* [Stored data entries]:
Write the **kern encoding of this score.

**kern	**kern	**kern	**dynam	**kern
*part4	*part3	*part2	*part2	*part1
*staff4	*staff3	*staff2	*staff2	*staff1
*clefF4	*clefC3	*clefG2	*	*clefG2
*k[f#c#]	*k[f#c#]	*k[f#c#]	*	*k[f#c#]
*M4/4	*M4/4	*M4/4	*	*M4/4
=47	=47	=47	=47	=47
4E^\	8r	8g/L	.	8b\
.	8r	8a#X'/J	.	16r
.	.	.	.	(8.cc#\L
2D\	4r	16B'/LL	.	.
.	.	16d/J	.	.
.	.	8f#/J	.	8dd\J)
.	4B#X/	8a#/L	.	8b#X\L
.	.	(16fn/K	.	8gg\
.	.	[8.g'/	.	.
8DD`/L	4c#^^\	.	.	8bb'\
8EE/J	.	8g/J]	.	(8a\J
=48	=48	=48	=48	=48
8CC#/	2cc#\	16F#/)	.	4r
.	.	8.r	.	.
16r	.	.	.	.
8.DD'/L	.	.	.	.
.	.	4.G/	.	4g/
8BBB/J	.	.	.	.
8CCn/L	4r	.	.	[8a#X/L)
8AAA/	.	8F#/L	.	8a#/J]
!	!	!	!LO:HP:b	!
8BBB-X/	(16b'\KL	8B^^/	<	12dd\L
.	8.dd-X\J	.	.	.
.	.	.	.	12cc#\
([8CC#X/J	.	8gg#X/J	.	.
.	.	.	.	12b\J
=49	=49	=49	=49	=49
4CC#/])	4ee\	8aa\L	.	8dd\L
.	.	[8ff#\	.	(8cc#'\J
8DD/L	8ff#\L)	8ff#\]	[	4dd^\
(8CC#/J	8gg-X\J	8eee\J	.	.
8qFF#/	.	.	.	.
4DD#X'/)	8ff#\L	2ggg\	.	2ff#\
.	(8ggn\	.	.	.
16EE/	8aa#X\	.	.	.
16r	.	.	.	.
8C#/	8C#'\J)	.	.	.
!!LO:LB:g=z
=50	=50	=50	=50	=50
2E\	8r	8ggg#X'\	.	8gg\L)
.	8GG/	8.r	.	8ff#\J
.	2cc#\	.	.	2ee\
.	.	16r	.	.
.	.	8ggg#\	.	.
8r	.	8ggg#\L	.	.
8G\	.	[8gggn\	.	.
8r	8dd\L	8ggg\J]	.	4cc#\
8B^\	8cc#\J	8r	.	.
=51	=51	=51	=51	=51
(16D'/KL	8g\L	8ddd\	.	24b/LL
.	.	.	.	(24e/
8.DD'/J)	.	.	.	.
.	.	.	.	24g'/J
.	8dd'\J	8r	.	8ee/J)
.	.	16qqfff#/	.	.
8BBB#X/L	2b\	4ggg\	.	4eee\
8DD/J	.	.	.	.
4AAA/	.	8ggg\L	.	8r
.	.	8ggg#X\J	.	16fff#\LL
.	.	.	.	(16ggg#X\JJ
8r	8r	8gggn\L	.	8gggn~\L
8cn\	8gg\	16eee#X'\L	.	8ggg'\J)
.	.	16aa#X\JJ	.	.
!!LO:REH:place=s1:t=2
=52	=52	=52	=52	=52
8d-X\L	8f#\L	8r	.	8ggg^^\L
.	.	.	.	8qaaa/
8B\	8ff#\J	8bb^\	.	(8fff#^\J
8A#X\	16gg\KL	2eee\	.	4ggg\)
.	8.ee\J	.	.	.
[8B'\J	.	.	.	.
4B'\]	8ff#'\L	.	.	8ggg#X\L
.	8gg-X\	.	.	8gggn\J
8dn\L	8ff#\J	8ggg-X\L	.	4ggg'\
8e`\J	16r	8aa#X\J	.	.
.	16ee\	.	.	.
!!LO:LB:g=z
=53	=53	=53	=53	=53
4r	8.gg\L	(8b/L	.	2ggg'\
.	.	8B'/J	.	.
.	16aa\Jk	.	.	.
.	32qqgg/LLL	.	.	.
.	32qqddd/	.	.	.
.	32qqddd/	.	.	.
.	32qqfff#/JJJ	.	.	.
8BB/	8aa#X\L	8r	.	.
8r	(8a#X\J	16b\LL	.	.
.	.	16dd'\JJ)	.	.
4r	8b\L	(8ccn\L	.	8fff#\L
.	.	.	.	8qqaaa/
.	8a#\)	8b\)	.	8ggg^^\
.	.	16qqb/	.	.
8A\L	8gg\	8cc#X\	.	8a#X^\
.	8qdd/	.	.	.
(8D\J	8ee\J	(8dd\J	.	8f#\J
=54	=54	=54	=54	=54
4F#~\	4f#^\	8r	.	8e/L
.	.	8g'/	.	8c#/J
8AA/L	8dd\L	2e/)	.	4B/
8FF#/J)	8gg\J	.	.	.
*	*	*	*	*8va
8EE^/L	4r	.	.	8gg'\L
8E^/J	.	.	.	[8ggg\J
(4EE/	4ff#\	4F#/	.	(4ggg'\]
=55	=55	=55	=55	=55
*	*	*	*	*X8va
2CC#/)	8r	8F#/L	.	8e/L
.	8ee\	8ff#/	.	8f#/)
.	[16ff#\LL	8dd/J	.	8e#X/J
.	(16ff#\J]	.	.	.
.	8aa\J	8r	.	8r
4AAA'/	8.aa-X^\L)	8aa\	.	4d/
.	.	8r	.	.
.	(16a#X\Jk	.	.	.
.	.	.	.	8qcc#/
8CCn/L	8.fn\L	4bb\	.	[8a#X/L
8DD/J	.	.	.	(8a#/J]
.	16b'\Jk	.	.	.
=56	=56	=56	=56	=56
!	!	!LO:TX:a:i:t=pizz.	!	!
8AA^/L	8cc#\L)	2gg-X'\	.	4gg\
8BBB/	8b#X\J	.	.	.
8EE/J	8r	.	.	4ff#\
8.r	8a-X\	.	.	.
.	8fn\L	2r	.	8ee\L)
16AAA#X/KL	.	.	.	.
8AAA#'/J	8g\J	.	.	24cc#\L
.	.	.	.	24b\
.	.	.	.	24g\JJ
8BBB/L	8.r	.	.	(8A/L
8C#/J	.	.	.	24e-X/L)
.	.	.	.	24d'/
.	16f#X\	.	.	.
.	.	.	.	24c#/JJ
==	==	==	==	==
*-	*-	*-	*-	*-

* [What to do]: Pick out each line in the data above that contains the string "kern" and copy those lines. Case matters.

* [Solution below]:
Write the **kern encoding of this score.
**kern	**kern	**kern	**dynam	**kern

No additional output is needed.